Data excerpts
--------------------------------

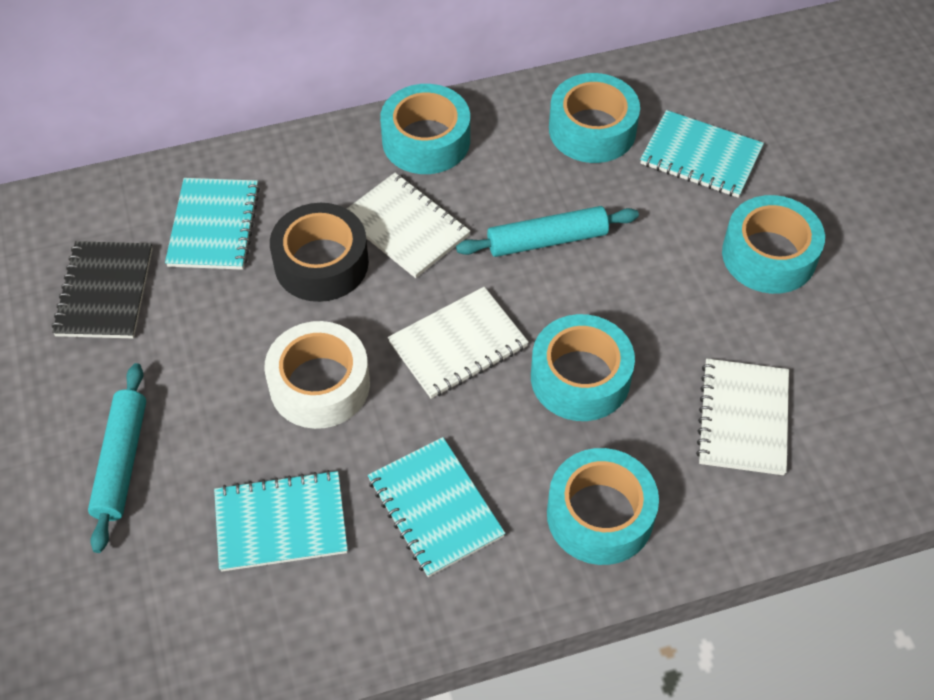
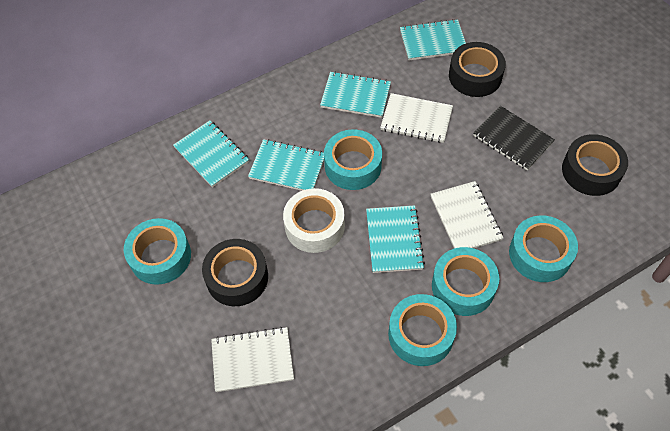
black tape: 1 -> 3
turquoise notebook: 4 -> 5
turquoise rolling pin: 2 -> 0

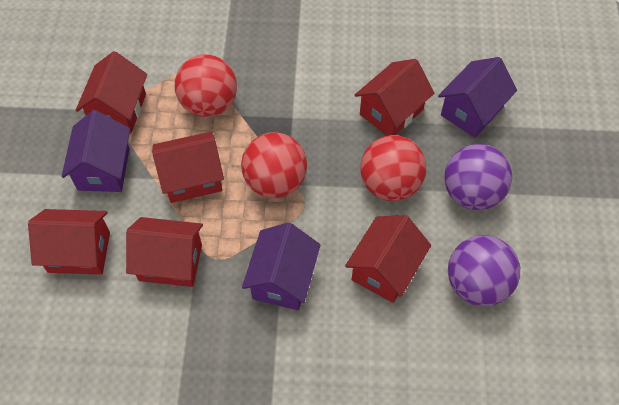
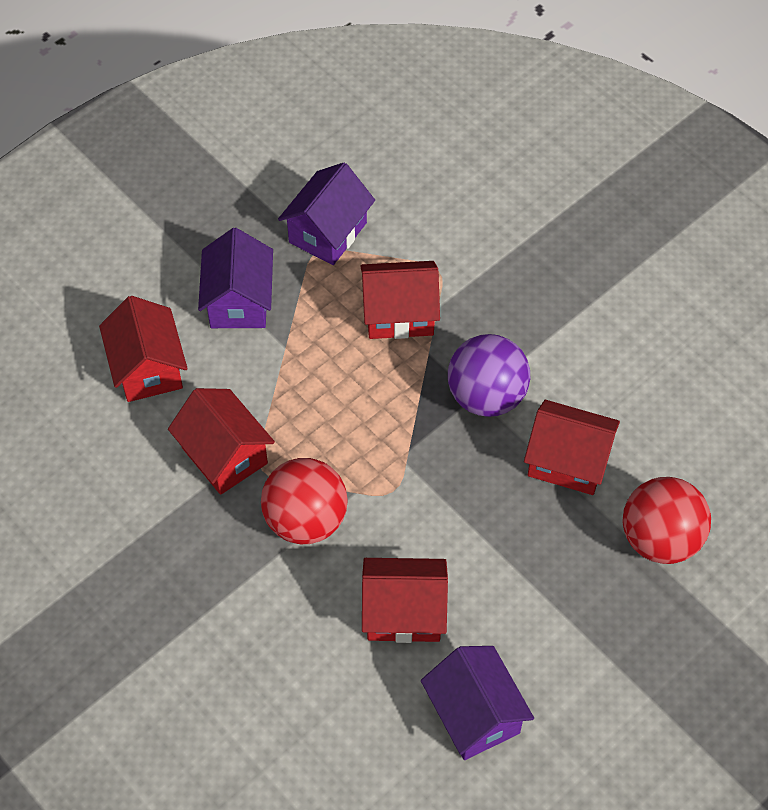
purple ball: 2 -> 1
red ball: 3 -> 2
red house: 6 -> 5

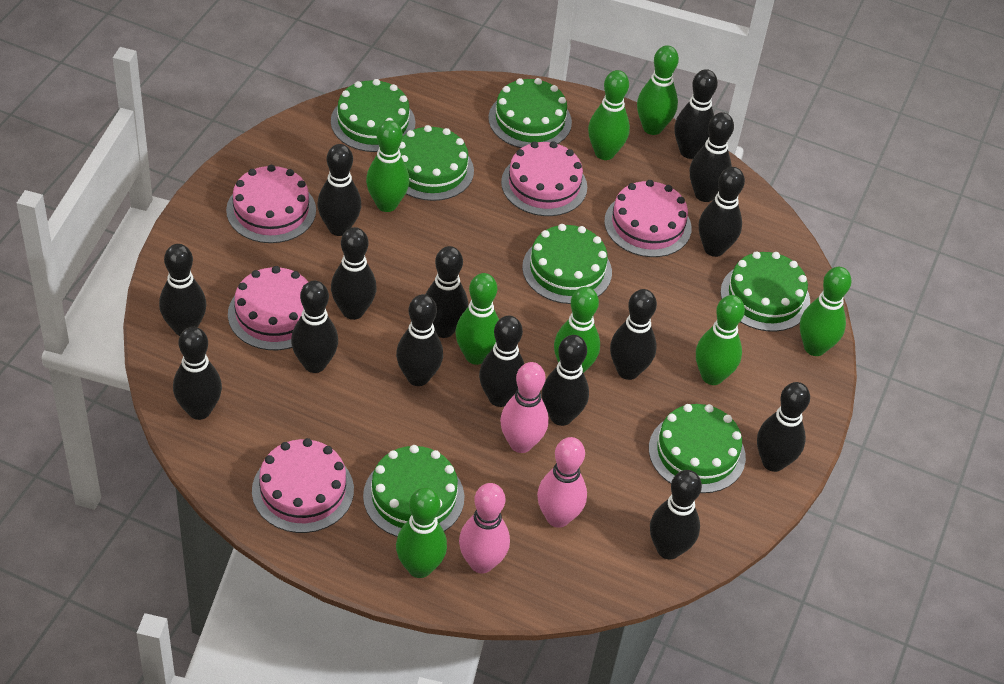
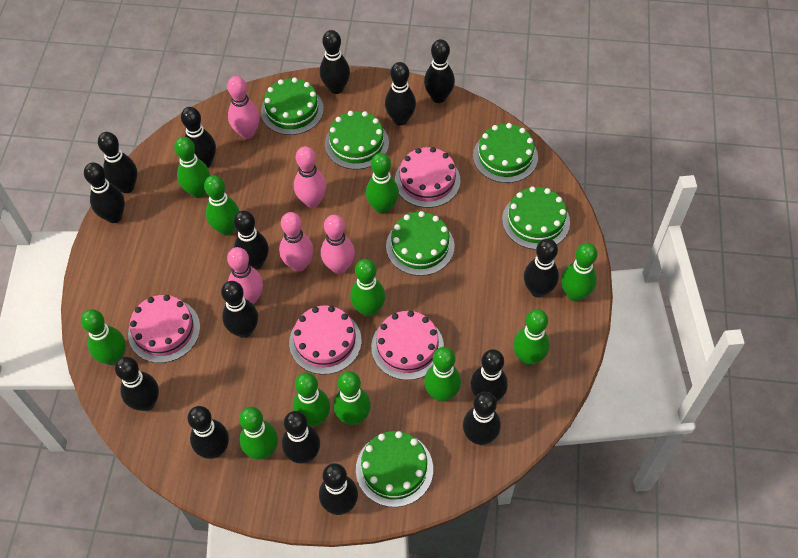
green bowling pin: 8 -> 11
green cake: 7 -> 6
pink bowling pin: 3 -> 5
pink cake: 5 -> 4

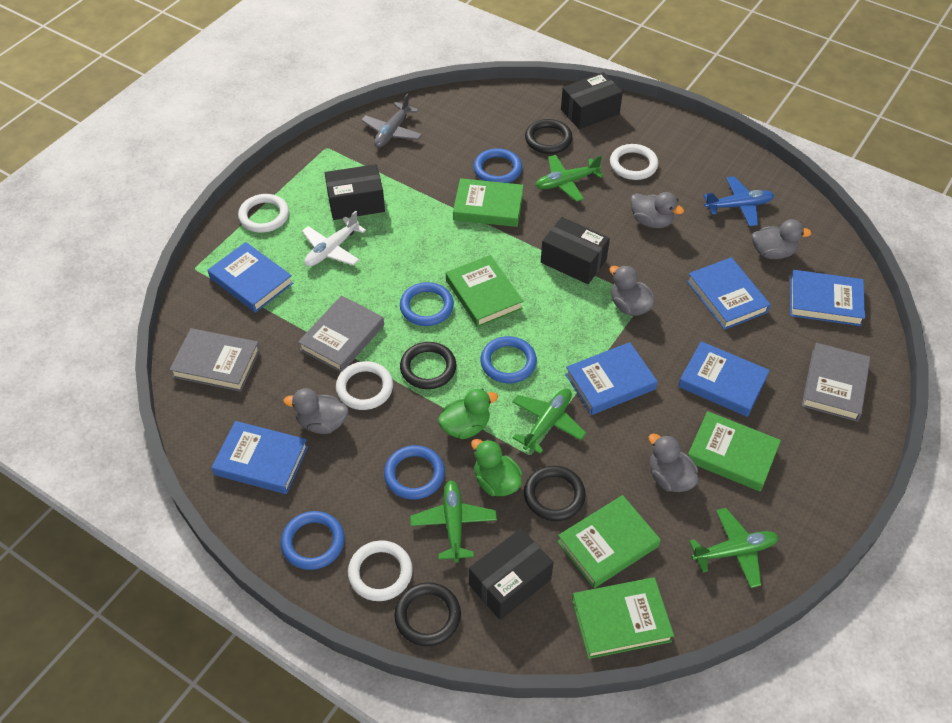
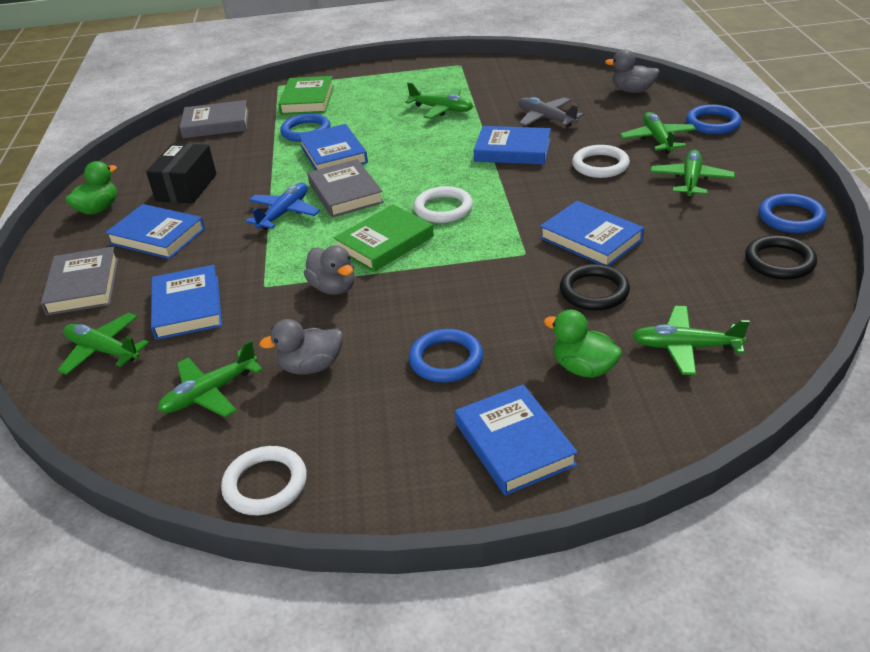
black box: 4 -> 1
black ring: 4 -> 2
blue ring: 5 -> 4
green book: 5 -> 2
green plane: 4 -> 6
grey duck: 5 -> 3
white plane: 1 -> 0
white ring: 4 -> 3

--------------------------------

*Work instruction*
In the records above, locate the line that contains "black ring: 4 -> 2". Repeat it and every line after it, exactly, and nothing else.

*Response*
black ring: 4 -> 2
blue ring: 5 -> 4
green book: 5 -> 2
green plane: 4 -> 6
grey duck: 5 -> 3
white plane: 1 -> 0
white ring: 4 -> 3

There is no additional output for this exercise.